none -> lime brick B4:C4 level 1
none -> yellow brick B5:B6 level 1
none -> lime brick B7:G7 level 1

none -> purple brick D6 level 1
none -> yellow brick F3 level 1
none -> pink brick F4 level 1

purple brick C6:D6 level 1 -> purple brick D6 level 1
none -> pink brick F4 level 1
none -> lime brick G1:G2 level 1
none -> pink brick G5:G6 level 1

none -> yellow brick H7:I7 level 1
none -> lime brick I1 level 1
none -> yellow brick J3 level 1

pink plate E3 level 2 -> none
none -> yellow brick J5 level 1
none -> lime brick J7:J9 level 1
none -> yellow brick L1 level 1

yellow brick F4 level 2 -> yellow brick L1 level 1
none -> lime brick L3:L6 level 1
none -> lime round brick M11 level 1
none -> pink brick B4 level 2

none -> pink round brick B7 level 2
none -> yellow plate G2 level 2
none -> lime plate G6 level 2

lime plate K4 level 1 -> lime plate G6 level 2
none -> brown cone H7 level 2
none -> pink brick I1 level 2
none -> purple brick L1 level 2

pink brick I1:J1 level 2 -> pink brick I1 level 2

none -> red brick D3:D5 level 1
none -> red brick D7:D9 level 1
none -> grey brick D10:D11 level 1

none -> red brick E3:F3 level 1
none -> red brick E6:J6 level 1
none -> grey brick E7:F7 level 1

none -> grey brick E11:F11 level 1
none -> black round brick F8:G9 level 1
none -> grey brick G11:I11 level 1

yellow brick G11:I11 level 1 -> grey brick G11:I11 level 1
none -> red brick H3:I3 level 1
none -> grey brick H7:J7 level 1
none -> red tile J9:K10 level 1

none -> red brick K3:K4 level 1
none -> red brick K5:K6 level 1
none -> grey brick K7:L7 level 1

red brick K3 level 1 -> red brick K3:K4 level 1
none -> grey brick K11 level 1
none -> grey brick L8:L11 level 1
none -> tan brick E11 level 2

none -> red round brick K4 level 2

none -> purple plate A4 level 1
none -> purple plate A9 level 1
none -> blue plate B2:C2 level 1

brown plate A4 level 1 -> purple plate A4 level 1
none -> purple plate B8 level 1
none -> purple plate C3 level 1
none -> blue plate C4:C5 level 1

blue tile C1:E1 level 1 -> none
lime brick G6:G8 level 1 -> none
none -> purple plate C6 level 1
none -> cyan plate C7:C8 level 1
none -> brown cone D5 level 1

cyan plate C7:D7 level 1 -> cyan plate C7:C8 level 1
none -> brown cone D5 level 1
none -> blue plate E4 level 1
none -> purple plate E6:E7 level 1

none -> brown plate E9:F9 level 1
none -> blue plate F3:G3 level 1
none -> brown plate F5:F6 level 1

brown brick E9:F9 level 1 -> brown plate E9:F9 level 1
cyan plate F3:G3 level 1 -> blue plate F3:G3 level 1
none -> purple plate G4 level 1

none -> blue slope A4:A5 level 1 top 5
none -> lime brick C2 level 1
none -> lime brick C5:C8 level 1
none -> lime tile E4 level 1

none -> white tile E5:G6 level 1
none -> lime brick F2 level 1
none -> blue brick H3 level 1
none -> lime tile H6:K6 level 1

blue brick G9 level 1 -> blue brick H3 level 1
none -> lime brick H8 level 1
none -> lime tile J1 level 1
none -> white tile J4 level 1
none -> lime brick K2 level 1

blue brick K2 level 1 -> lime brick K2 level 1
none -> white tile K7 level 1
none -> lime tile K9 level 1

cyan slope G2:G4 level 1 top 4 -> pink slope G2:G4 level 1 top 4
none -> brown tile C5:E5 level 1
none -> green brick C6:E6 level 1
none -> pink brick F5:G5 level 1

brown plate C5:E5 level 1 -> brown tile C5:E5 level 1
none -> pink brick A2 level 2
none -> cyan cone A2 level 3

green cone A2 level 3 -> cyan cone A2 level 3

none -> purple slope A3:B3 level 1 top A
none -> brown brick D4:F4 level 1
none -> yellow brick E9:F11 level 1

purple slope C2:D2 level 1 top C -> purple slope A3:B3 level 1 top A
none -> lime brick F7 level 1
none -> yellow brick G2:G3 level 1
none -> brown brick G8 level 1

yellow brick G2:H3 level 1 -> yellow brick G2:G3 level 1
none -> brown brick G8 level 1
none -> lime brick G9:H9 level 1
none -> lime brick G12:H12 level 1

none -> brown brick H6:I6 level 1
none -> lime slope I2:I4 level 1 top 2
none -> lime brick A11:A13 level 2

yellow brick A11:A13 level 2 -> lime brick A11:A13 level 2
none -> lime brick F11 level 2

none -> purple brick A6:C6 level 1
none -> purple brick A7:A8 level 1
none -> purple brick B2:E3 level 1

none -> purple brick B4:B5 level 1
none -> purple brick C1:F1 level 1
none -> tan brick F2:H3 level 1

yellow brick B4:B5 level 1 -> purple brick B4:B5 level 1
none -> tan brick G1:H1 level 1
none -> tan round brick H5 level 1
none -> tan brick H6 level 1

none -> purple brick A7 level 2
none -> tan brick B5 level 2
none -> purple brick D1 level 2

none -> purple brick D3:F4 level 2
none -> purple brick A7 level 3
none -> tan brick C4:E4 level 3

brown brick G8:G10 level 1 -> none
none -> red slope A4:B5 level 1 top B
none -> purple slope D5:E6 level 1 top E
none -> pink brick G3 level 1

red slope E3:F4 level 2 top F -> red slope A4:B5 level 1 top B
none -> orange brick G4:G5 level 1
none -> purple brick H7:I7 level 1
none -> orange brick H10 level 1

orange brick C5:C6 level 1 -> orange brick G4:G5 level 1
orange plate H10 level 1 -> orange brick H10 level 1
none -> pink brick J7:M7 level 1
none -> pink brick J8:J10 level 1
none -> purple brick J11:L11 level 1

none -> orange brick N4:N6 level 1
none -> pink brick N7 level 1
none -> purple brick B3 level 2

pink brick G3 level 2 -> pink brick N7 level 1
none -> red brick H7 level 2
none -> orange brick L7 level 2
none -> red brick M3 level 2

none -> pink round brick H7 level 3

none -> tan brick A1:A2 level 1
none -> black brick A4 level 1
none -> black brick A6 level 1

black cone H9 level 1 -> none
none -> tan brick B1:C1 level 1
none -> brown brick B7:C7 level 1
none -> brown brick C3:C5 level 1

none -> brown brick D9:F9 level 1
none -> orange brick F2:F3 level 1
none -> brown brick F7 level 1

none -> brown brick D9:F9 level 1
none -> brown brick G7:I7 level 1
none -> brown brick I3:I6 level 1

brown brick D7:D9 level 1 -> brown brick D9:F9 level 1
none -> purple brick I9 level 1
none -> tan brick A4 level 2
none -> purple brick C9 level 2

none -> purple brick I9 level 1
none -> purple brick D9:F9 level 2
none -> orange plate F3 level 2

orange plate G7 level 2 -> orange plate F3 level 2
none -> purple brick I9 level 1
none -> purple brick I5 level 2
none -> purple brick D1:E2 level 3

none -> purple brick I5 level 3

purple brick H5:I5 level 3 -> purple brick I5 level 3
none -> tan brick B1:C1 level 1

- What the task asks -
Your answer should consist of every entry, repeated exactly.

- Expected output -
none -> lime brick B4:C4 level 1
none -> yellow brick B5:B6 level 1
none -> lime brick B7:G7 level 1

none -> purple brick D6 level 1
none -> yellow brick F3 level 1
none -> pink brick F4 level 1

purple brick C6:D6 level 1 -> purple brick D6 level 1
none -> pink brick F4 level 1
none -> lime brick G1:G2 level 1
none -> pink brick G5:G6 level 1

none -> yellow brick H7:I7 level 1
none -> lime brick I1 level 1
none -> yellow brick J3 level 1

pink plate E3 level 2 -> none
none -> yellow brick J5 level 1
none -> lime brick J7:J9 level 1
none -> yellow brick L1 level 1

yellow brick F4 level 2 -> yellow brick L1 level 1
none -> lime brick L3:L6 level 1
none -> lime round brick M11 level 1
none -> pink brick B4 level 2

none -> pink round brick B7 level 2
none -> yellow plate G2 level 2
none -> lime plate G6 level 2

lime plate K4 level 1 -> lime plate G6 level 2
none -> brown cone H7 level 2
none -> pink brick I1 level 2
none -> purple brick L1 level 2

pink brick I1:J1 level 2 -> pink brick I1 level 2

none -> red brick D3:D5 level 1
none -> red brick D7:D9 level 1
none -> grey brick D10:D11 level 1

none -> red brick E3:F3 level 1
none -> red brick E6:J6 level 1
none -> grey brick E7:F7 level 1

none -> grey brick E11:F11 level 1
none -> black round brick F8:G9 level 1
none -> grey brick G11:I11 level 1

yellow brick G11:I11 level 1 -> grey brick G11:I11 level 1
none -> red brick H3:I3 level 1
none -> grey brick H7:J7 level 1
none -> red tile J9:K10 level 1

none -> red brick K3:K4 level 1
none -> red brick K5:K6 level 1
none -> grey brick K7:L7 level 1

red brick K3 level 1 -> red brick K3:K4 level 1
none -> grey brick K11 level 1
none -> grey brick L8:L11 level 1
none -> tan brick E11 level 2

none -> red round brick K4 level 2

none -> purple plate A4 level 1
none -> purple plate A9 level 1
none -> blue plate B2:C2 level 1

brown plate A4 level 1 -> purple plate A4 level 1
none -> purple plate B8 level 1
none -> purple plate C3 level 1
none -> blue plate C4:C5 level 1

blue tile C1:E1 level 1 -> none
lime brick G6:G8 level 1 -> none
none -> purple plate C6 level 1
none -> cyan plate C7:C8 level 1
none -> brown cone D5 level 1

cyan plate C7:D7 level 1 -> cyan plate C7:C8 level 1
none -> brown cone D5 level 1
none -> blue plate E4 level 1
none -> purple plate E6:E7 level 1

none -> brown plate E9:F9 level 1
none -> blue plate F3:G3 level 1
none -> brown plate F5:F6 level 1

brown brick E9:F9 level 1 -> brown plate E9:F9 level 1
cyan plate F3:G3 level 1 -> blue plate F3:G3 level 1
none -> purple plate G4 level 1

none -> blue slope A4:A5 level 1 top 5
none -> lime brick C2 level 1
none -> lime brick C5:C8 level 1
none -> lime tile E4 level 1

none -> white tile E5:G6 level 1
none -> lime brick F2 level 1
none -> blue brick H3 level 1
none -> lime tile H6:K6 level 1

blue brick G9 level 1 -> blue brick H3 level 1
none -> lime brick H8 level 1
none -> lime tile J1 level 1
none -> white tile J4 level 1
none -> lime brick K2 level 1

blue brick K2 level 1 -> lime brick K2 level 1
none -> white tile K7 level 1
none -> lime tile K9 level 1

cyan slope G2:G4 level 1 top 4 -> pink slope G2:G4 level 1 top 4
none -> brown tile C5:E5 level 1
none -> green brick C6:E6 level 1
none -> pink brick F5:G5 level 1

brown plate C5:E5 level 1 -> brown tile C5:E5 level 1
none -> pink brick A2 level 2
none -> cyan cone A2 level 3

green cone A2 level 3 -> cyan cone A2 level 3

none -> purple slope A3:B3 level 1 top A
none -> brown brick D4:F4 level 1
none -> yellow brick E9:F11 level 1

purple slope C2:D2 level 1 top C -> purple slope A3:B3 level 1 top A
none -> lime brick F7 level 1
none -> yellow brick G2:G3 level 1
none -> brown brick G8 level 1

yellow brick G2:H3 level 1 -> yellow brick G2:G3 level 1
none -> brown brick G8 level 1
none -> lime brick G9:H9 level 1
none -> lime brick G12:H12 level 1

none -> brown brick H6:I6 level 1
none -> lime slope I2:I4 level 1 top 2
none -> lime brick A11:A13 level 2

yellow brick A11:A13 level 2 -> lime brick A11:A13 level 2
none -> lime brick F11 level 2

none -> purple brick A6:C6 level 1
none -> purple brick A7:A8 level 1
none -> purple brick B2:E3 level 1

none -> purple brick B4:B5 level 1
none -> purple brick C1:F1 level 1
none -> tan brick F2:H3 level 1

yellow brick B4:B5 level 1 -> purple brick B4:B5 level 1
none -> tan brick G1:H1 level 1
none -> tan round brick H5 level 1
none -> tan brick H6 level 1

none -> purple brick A7 level 2
none -> tan brick B5 level 2
none -> purple brick D1 level 2

none -> purple brick D3:F4 level 2
none -> purple brick A7 level 3
none -> tan brick C4:E4 level 3

brown brick G8:G10 level 1 -> none
none -> red slope A4:B5 level 1 top B
none -> purple slope D5:E6 level 1 top E
none -> pink brick G3 level 1

red slope E3:F4 level 2 top F -> red slope A4:B5 level 1 top B
none -> orange brick G4:G5 level 1
none -> purple brick H7:I7 level 1
none -> orange brick H10 level 1

orange brick C5:C6 level 1 -> orange brick G4:G5 level 1
orange plate H10 level 1 -> orange brick H10 level 1
none -> pink brick J7:M7 level 1
none -> pink brick J8:J10 level 1
none -> purple brick J11:L11 level 1

none -> orange brick N4:N6 level 1
none -> pink brick N7 level 1
none -> purple brick B3 level 2

pink brick G3 level 2 -> pink brick N7 level 1
none -> red brick H7 level 2
none -> orange brick L7 level 2
none -> red brick M3 level 2

none -> pink round brick H7 level 3

none -> tan brick A1:A2 level 1
none -> black brick A4 level 1
none -> black brick A6 level 1

black cone H9 level 1 -> none
none -> tan brick B1:C1 level 1
none -> brown brick B7:C7 level 1
none -> brown brick C3:C5 level 1

none -> brown brick D9:F9 level 1
none -> orange brick F2:F3 level 1
none -> brown brick F7 level 1

none -> brown brick D9:F9 level 1
none -> brown brick G7:I7 level 1
none -> brown brick I3:I6 level 1

brown brick D7:D9 level 1 -> brown brick D9:F9 level 1
none -> purple brick I9 level 1
none -> tan brick A4 level 2
none -> purple brick C9 level 2

none -> purple brick I9 level 1
none -> purple brick D9:F9 level 2
none -> orange plate F3 level 2

orange plate G7 level 2 -> orange plate F3 level 2
none -> purple brick I9 level 1
none -> purple brick I5 level 2
none -> purple brick D1:E2 level 3

none -> purple brick I5 level 3

purple brick H5:I5 level 3 -> purple brick I5 level 3
none -> tan brick B1:C1 level 1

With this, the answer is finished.